• Provided material:
# # # #

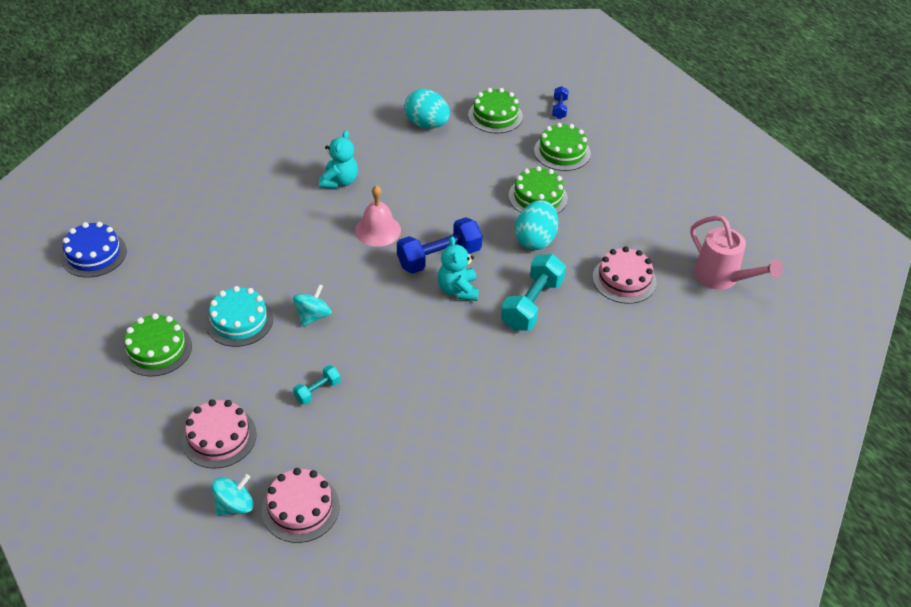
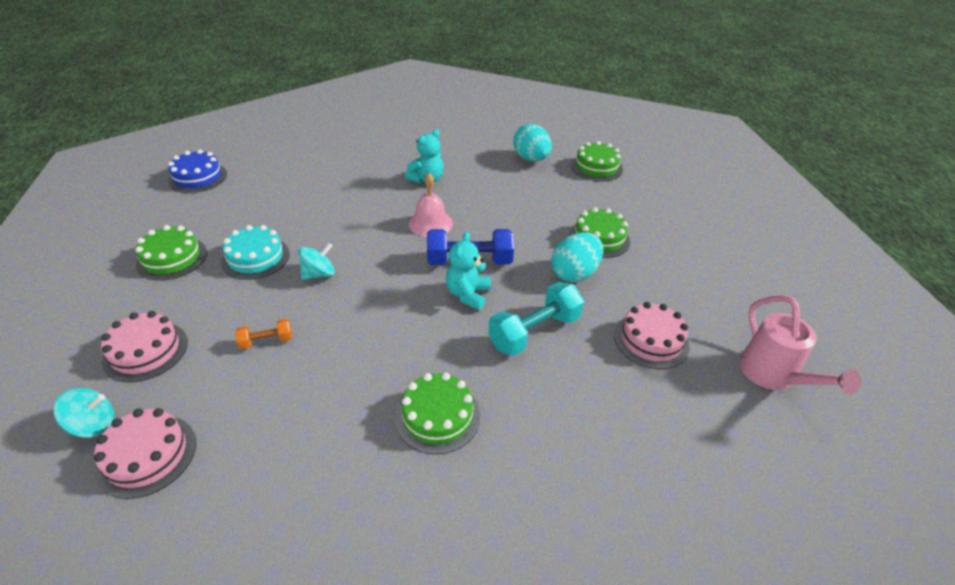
camera: 25 degrees right, 5 degrees down
(317, 391) = (266, 341): turquoise dumbbell -> orange dumbbell
(559, 109) = (661, 176): blue dumbbell -> none
(562, 152) = (644, 209): green cake -> green cake (437, 416)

# # # #

• Directions for this task: What lines hold the string "dumbbell"? Pick them out of the data.

• Your solution:
(317, 391) = (266, 341): turquoise dumbbell -> orange dumbbell
(559, 109) = (661, 176): blue dumbbell -> none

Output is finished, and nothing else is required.